EXERCISE DESCRIPTION =
Everything from the line containing "(469, 617) = (173, 485): black" through the line containing "(712, 270) = (624, 405): orange" should be repeated exactly, and nothing else from the data.

------------

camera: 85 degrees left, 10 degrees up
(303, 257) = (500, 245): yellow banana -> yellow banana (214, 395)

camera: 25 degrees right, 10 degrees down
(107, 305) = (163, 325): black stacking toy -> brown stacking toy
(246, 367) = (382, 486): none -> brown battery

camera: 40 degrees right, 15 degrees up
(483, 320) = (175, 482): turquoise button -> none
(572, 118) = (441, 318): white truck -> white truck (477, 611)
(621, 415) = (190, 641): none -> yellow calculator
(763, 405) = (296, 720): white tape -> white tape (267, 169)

------------

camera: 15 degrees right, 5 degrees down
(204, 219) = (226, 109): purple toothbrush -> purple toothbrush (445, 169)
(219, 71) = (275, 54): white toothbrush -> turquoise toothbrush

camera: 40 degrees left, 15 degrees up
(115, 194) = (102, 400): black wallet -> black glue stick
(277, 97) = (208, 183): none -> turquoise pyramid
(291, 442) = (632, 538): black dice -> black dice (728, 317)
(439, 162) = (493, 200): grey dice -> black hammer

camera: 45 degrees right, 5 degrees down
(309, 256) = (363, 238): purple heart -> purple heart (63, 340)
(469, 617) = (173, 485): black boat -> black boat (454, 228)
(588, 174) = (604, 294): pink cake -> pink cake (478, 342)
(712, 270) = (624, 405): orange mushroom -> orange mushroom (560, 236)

------------

OUTPUT =
(469, 617) = (173, 485): black boat -> black boat (454, 228)
(588, 174) = (604, 294): pink cake -> pink cake (478, 342)
(712, 270) = (624, 405): orange mushroom -> orange mushroom (560, 236)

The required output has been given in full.